»»
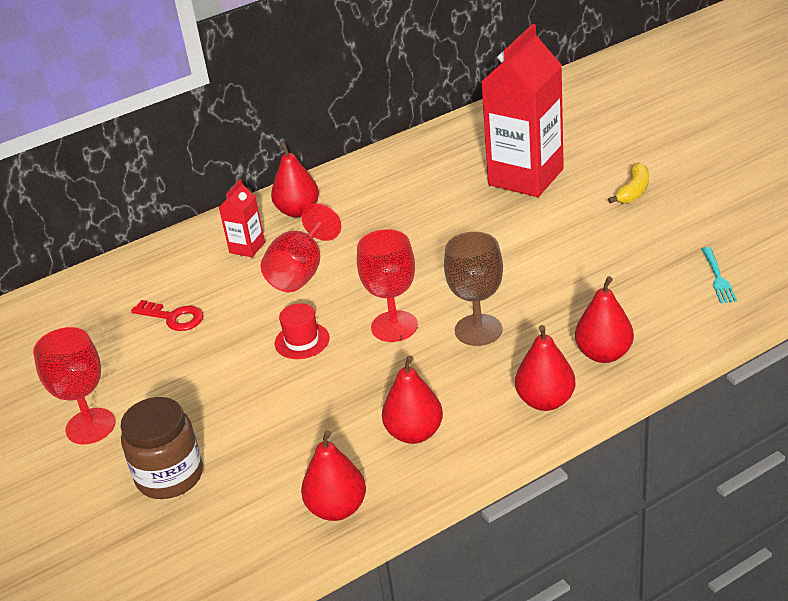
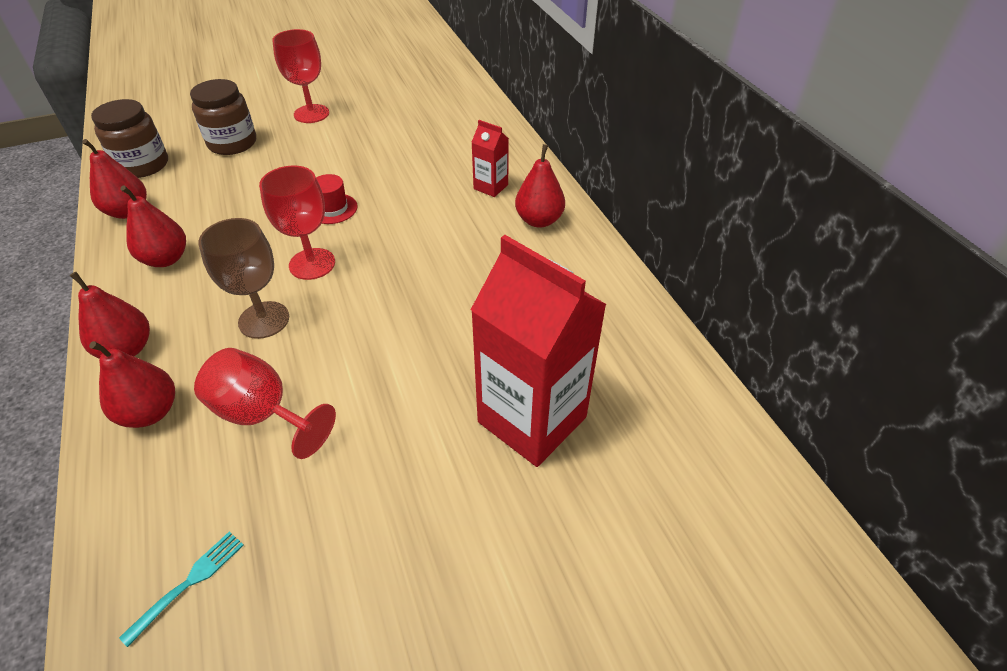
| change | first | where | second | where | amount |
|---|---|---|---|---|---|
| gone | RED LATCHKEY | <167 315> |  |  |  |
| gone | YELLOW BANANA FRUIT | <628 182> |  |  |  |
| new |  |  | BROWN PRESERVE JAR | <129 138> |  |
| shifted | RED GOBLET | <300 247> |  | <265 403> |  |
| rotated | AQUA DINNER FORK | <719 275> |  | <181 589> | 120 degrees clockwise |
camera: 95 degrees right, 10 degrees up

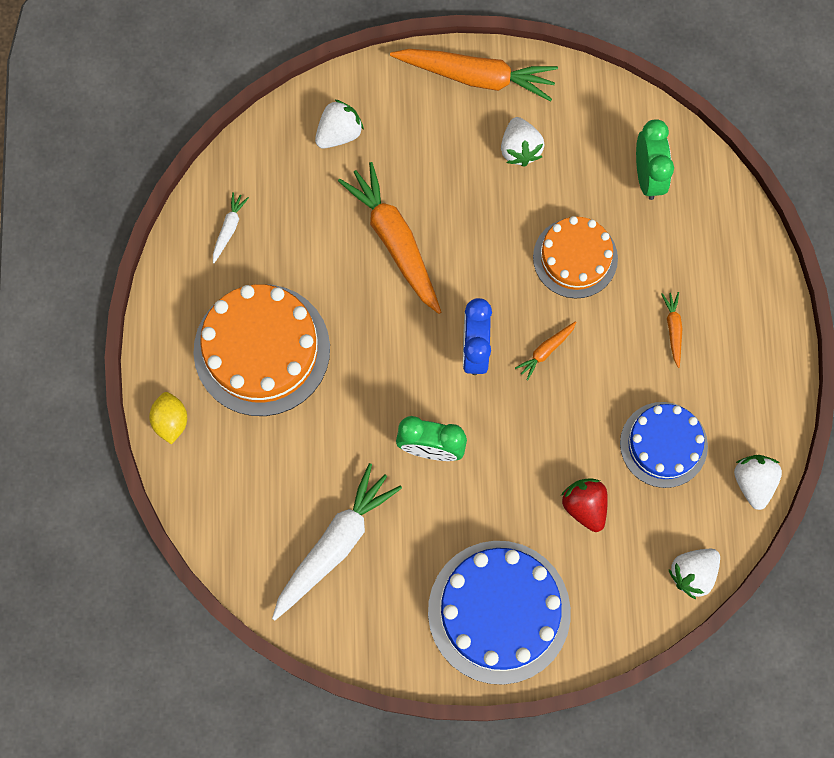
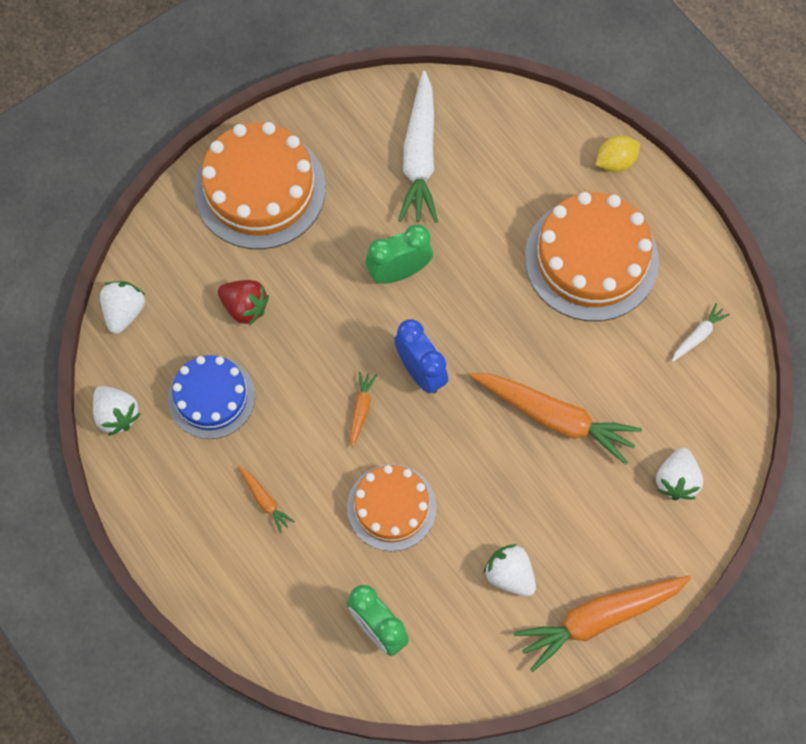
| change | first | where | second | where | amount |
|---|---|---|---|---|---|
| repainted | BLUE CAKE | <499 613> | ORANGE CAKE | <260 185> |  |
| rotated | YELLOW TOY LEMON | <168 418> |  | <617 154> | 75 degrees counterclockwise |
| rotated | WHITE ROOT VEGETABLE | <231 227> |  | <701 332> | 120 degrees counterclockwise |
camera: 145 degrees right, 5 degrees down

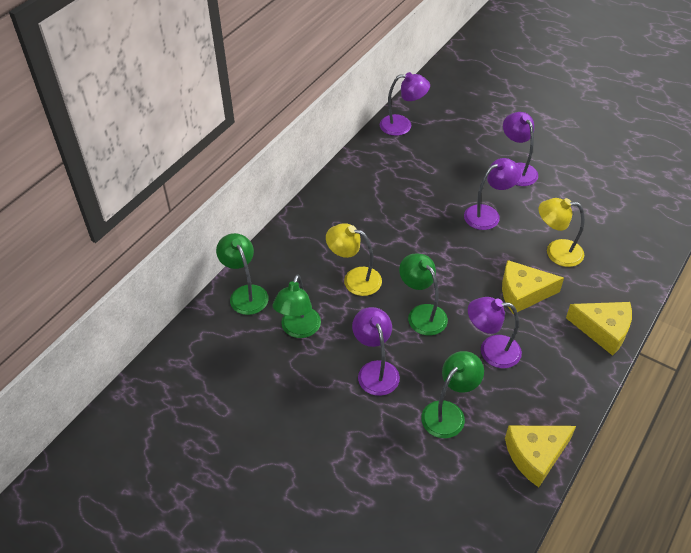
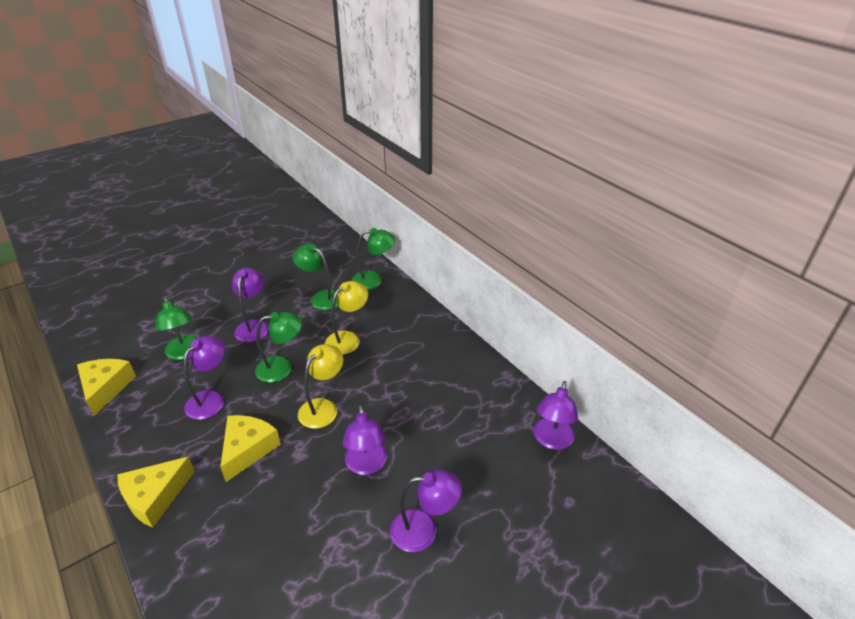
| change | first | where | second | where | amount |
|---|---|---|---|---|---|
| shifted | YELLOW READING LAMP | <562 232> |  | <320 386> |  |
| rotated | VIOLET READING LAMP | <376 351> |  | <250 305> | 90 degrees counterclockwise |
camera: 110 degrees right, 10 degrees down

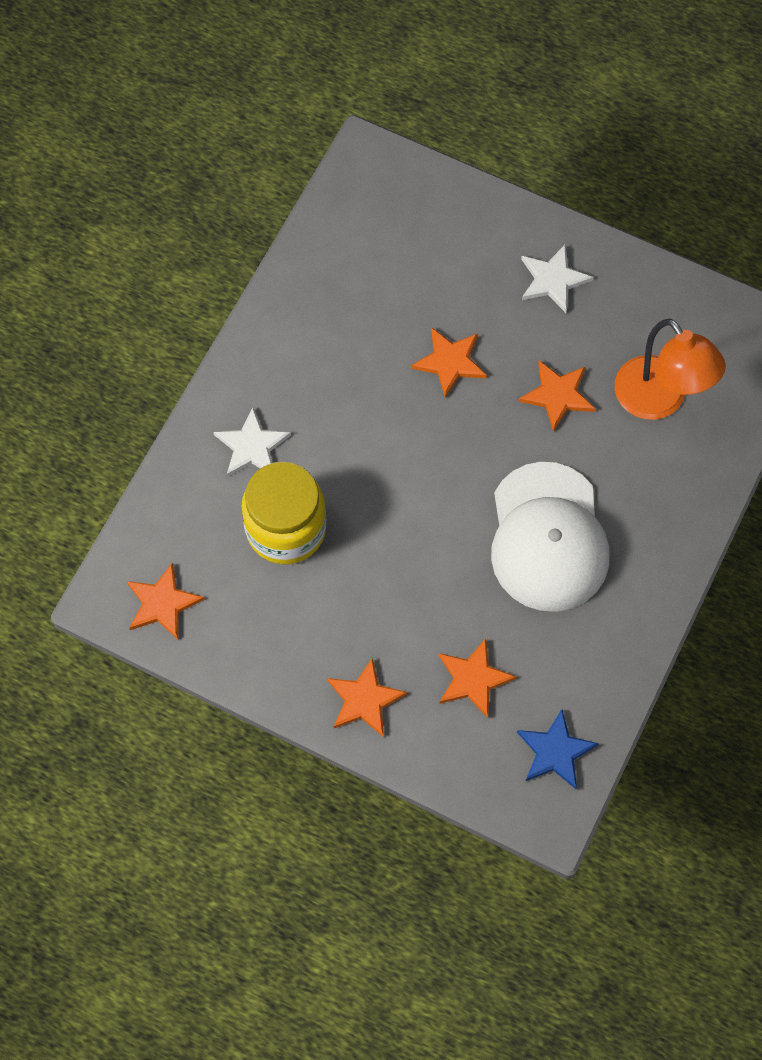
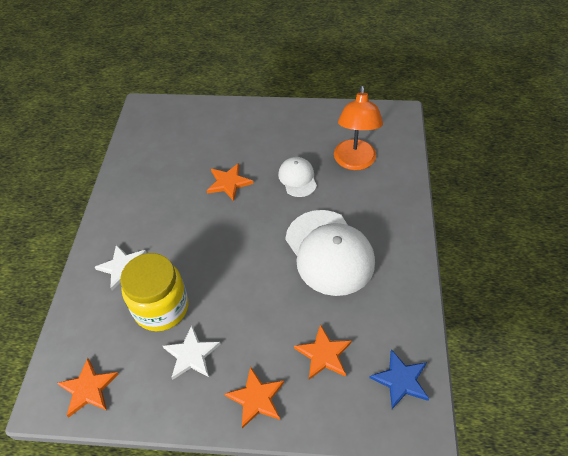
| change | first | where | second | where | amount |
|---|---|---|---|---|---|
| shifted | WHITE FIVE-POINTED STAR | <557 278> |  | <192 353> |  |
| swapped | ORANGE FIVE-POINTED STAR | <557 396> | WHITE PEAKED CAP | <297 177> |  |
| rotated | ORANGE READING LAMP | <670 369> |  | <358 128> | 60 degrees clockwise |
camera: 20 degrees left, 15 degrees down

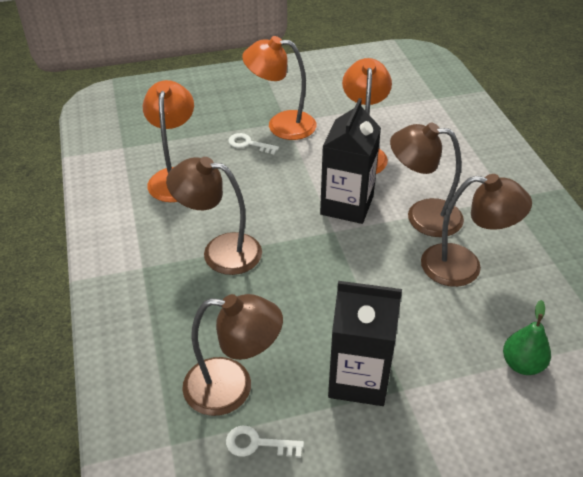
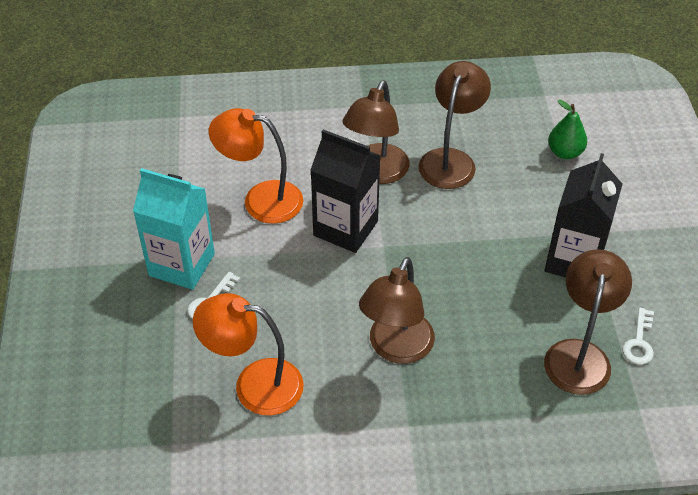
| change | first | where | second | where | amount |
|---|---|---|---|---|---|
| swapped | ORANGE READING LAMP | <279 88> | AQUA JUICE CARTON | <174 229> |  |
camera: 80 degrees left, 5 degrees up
««
Show all lines in the records above that hold "gone".

| gone | RED LATCHKEY | <167 315> |  |  |  |
| gone | YELLOW BANANA FRUIT | <628 182> |  |  |  |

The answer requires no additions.